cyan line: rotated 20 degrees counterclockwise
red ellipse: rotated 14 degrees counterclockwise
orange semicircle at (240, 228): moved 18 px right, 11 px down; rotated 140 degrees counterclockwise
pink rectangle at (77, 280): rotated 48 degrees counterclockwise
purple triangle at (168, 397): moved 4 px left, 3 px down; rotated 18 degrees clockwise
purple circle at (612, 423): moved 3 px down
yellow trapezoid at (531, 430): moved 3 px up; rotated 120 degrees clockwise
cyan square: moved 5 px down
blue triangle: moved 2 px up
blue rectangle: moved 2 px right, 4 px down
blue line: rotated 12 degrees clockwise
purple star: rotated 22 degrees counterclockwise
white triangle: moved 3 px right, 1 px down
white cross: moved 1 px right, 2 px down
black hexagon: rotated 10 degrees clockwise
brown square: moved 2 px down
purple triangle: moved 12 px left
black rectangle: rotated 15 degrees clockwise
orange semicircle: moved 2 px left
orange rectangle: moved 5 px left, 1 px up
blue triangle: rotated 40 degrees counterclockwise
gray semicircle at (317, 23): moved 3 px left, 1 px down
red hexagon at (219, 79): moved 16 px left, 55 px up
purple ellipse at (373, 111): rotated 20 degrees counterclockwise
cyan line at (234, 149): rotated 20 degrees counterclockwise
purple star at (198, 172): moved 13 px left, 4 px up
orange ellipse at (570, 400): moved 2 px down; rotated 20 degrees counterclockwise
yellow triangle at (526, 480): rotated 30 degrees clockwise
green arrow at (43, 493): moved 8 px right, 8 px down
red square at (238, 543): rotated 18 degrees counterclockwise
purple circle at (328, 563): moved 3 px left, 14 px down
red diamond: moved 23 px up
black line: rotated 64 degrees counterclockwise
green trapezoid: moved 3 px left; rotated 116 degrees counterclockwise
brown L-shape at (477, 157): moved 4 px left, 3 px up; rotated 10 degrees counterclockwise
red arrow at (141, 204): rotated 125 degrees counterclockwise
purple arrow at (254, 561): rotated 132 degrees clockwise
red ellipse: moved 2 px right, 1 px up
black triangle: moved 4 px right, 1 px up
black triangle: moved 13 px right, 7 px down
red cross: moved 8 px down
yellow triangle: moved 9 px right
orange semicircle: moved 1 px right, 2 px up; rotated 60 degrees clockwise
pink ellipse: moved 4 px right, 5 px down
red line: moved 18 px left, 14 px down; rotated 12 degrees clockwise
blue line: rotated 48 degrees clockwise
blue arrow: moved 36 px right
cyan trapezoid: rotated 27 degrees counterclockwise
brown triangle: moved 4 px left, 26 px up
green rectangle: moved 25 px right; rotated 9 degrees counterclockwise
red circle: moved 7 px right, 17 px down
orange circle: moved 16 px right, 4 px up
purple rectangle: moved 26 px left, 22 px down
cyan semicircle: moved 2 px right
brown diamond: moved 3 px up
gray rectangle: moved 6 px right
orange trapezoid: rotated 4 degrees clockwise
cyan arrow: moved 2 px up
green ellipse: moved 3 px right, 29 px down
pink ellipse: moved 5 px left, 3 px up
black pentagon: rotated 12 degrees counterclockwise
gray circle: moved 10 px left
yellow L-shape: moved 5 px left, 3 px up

==*==

* Set problem: Please retype all of the lines above word for word, keeping every number and direction unchanged.

* Solution to the problem:
cyan line: rotated 20 degrees counterclockwise
red ellipse: rotated 14 degrees counterclockwise
orange semicircle at (240, 228): moved 18 px right, 11 px down; rotated 140 degrees counterclockwise
pink rectangle at (77, 280): rotated 48 degrees counterclockwise
purple triangle at (168, 397): moved 4 px left, 3 px down; rotated 18 degrees clockwise
purple circle at (612, 423): moved 3 px down
yellow trapezoid at (531, 430): moved 3 px up; rotated 120 degrees clockwise
cyan square: moved 5 px down
blue triangle: moved 2 px up
blue rectangle: moved 2 px right, 4 px down
blue line: rotated 12 degrees clockwise
purple star: rotated 22 degrees counterclockwise
white triangle: moved 3 px right, 1 px down
white cross: moved 1 px right, 2 px down
black hexagon: rotated 10 degrees clockwise
brown square: moved 2 px down
purple triangle: moved 12 px left
black rectangle: rotated 15 degrees clockwise
orange semicircle: moved 2 px left
orange rectangle: moved 5 px left, 1 px up
blue triangle: rotated 40 degrees counterclockwise
gray semicircle at (317, 23): moved 3 px left, 1 px down
red hexagon at (219, 79): moved 16 px left, 55 px up
purple ellipse at (373, 111): rotated 20 degrees counterclockwise
cyan line at (234, 149): rotated 20 degrees counterclockwise
purple star at (198, 172): moved 13 px left, 4 px up
orange ellipse at (570, 400): moved 2 px down; rotated 20 degrees counterclockwise
yellow triangle at (526, 480): rotated 30 degrees clockwise
green arrow at (43, 493): moved 8 px right, 8 px down
red square at (238, 543): rotated 18 degrees counterclockwise
purple circle at (328, 563): moved 3 px left, 14 px down
red diamond: moved 23 px up
black line: rotated 64 degrees counterclockwise
green trapezoid: moved 3 px left; rotated 116 degrees counterclockwise
brown L-shape at (477, 157): moved 4 px left, 3 px up; rotated 10 degrees counterclockwise
red arrow at (141, 204): rotated 125 degrees counterclockwise
purple arrow at (254, 561): rotated 132 degrees clockwise
red ellipse: moved 2 px right, 1 px up
black triangle: moved 4 px right, 1 px up
black triangle: moved 13 px right, 7 px down
red cross: moved 8 px down
yellow triangle: moved 9 px right
orange semicircle: moved 1 px right, 2 px up; rotated 60 degrees clockwise
pink ellipse: moved 4 px right, 5 px down
red line: moved 18 px left, 14 px down; rotated 12 degrees clockwise
blue line: rotated 48 degrees clockwise
blue arrow: moved 36 px right
cyan trapezoid: rotated 27 degrees counterclockwise
brown triangle: moved 4 px left, 26 px up
green rectangle: moved 25 px right; rotated 9 degrees counterclockwise
red circle: moved 7 px right, 17 px down
orange circle: moved 16 px right, 4 px up
purple rectangle: moved 26 px left, 22 px down
cyan semicircle: moved 2 px right
brown diamond: moved 3 px up
gray rectangle: moved 6 px right
orange trapezoid: rotated 4 degrees clockwise
cyan arrow: moved 2 px up
green ellipse: moved 3 px right, 29 px down
pink ellipse: moved 5 px left, 3 px up
black pentagon: rotated 12 degrees counterclockwise
gray circle: moved 10 px left
yellow L-shape: moved 5 px left, 3 px up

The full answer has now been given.